[Data entries]
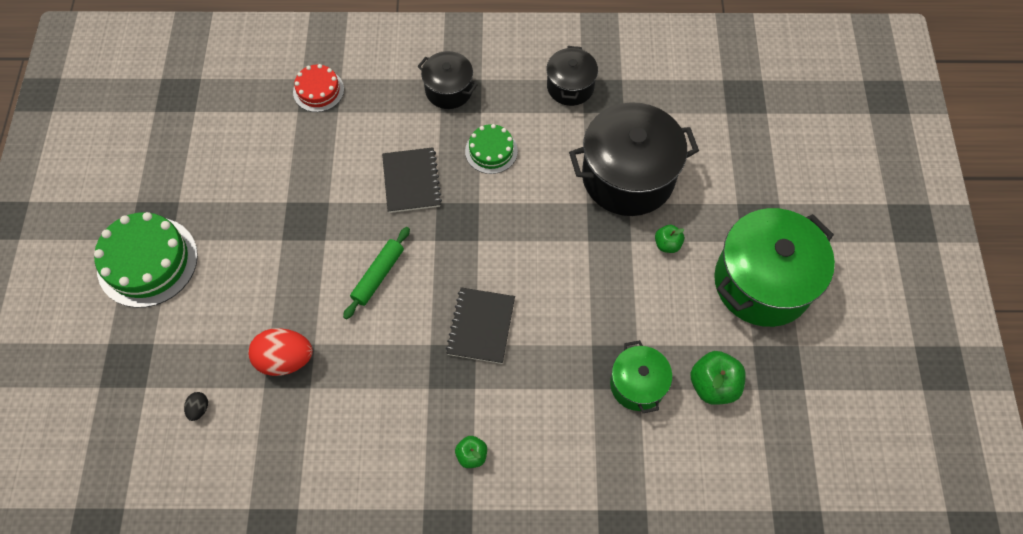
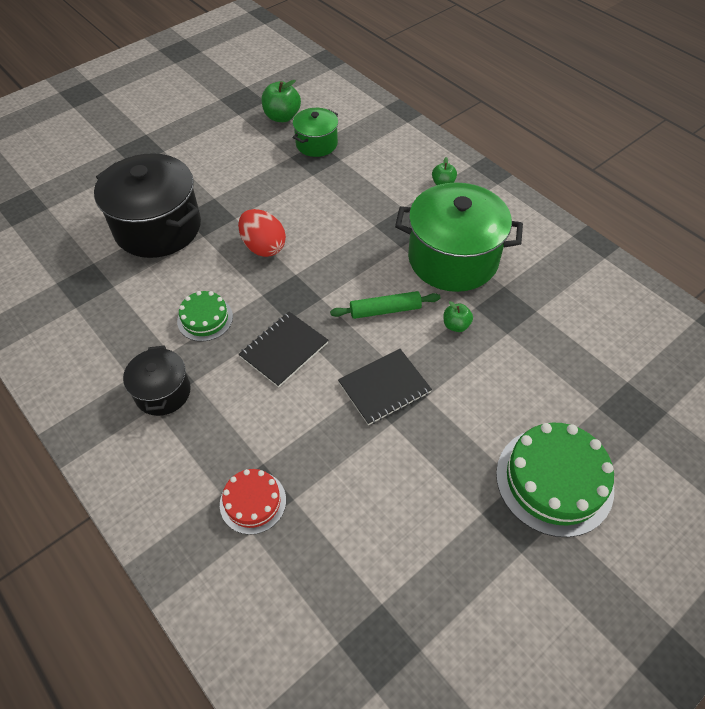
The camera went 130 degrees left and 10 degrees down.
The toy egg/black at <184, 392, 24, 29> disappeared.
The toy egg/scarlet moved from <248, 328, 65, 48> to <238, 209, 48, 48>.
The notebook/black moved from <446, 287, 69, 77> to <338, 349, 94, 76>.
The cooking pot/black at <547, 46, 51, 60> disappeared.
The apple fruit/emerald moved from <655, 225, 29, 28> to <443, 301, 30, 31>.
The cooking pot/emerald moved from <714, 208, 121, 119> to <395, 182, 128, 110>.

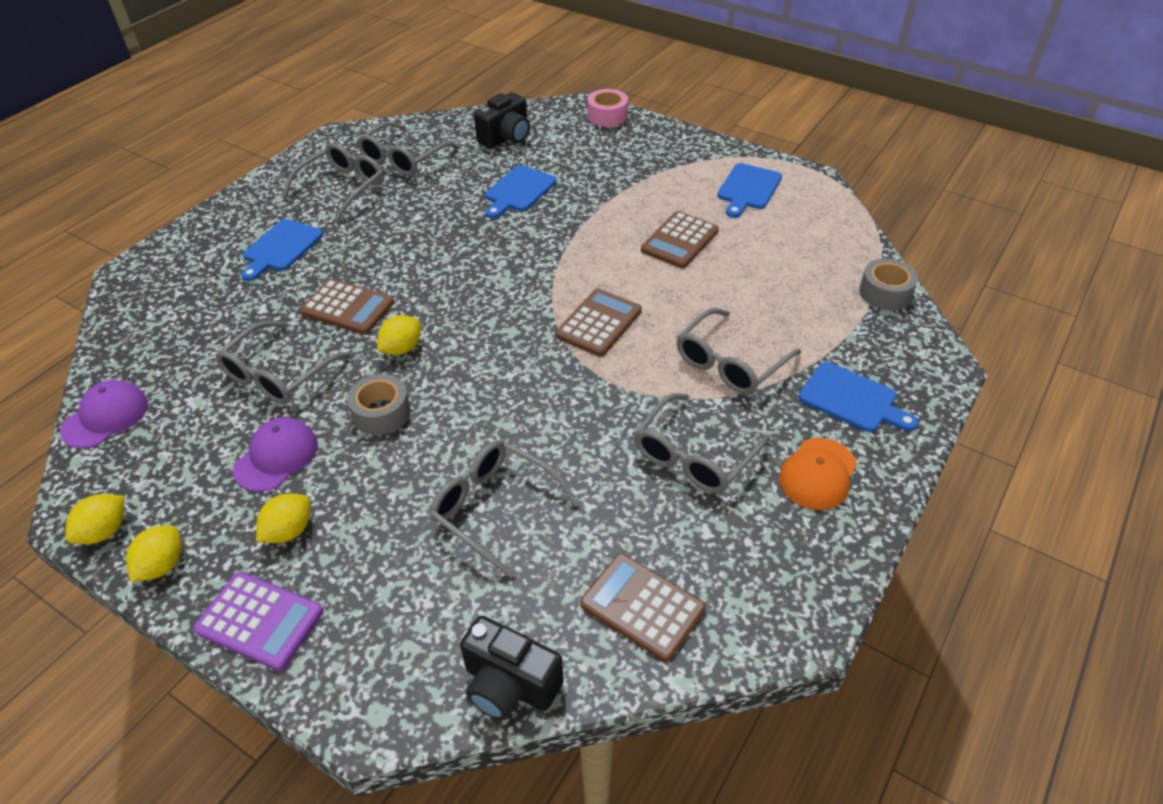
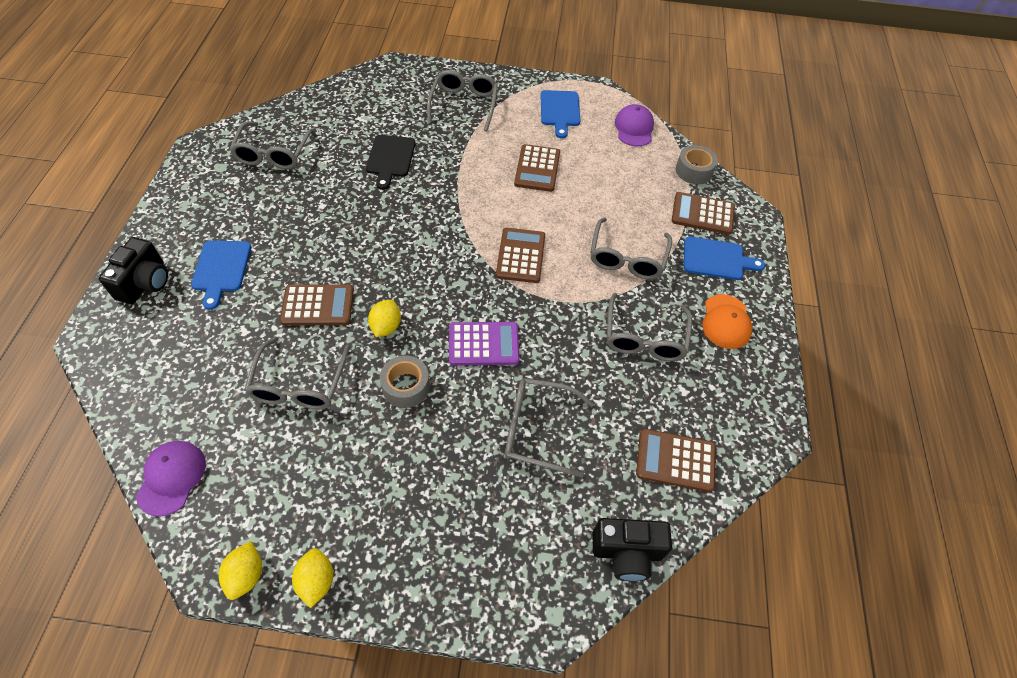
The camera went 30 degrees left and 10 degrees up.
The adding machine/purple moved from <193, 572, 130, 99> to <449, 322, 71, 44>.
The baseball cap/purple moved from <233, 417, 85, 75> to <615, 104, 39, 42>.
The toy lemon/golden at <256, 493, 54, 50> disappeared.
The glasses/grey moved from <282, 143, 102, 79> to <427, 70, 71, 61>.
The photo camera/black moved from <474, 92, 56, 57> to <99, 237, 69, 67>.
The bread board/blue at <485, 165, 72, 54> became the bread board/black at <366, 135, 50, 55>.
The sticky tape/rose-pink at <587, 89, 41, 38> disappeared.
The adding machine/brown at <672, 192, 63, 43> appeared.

◆ Assignment
The expected output is an exact retyping of the lines from the line with "The apple fruit/emerald" through the last line of the data, with both ends kept and the pictures dropped.

◆ Response area
The apple fruit/emerald moved from <655, 225, 29, 28> to <443, 301, 30, 31>.
The cooking pot/emerald moved from <714, 208, 121, 119> to <395, 182, 128, 110>.

The camera went 30 degrees left and 10 degrees up.
The adding machine/purple moved from <193, 572, 130, 99> to <449, 322, 71, 44>.
The baseball cap/purple moved from <233, 417, 85, 75> to <615, 104, 39, 42>.
The toy lemon/golden at <256, 493, 54, 50> disappeared.
The glasses/grey moved from <282, 143, 102, 79> to <427, 70, 71, 61>.
The photo camera/black moved from <474, 92, 56, 57> to <99, 237, 69, 67>.
The bread board/blue at <485, 165, 72, 54> became the bread board/black at <366, 135, 50, 55>.
The sticky tape/rose-pink at <587, 89, 41, 38> disappeared.
The adding machine/brown at <672, 192, 63, 43> appeared.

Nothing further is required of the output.